■ **Task statement**: Images aside, the whole listing should be written out word for word.
*** Opening of Material provided ***
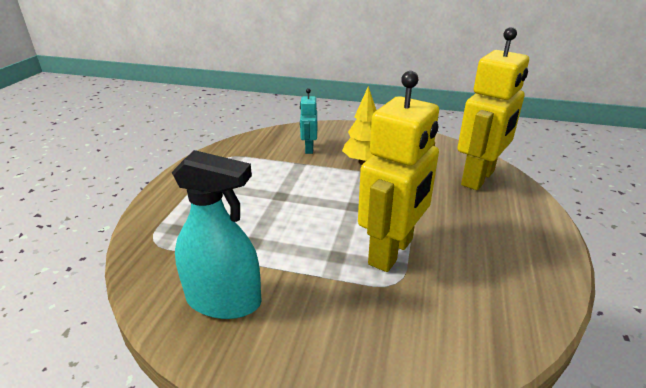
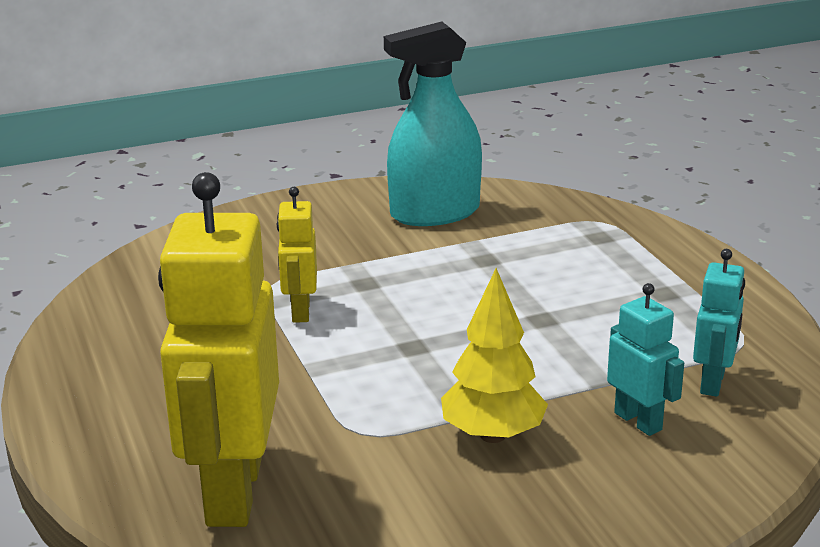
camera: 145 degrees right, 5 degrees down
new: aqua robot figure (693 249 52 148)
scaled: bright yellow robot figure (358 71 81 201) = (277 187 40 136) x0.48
*** Close of Material provided ***
■ **Result of the exercise**:
camera: 145 degrees right, 5 degrees down
new: aqua robot figure (693 249 52 148)
scaled: bright yellow robot figure (358 71 81 201) = (277 187 40 136) x0.48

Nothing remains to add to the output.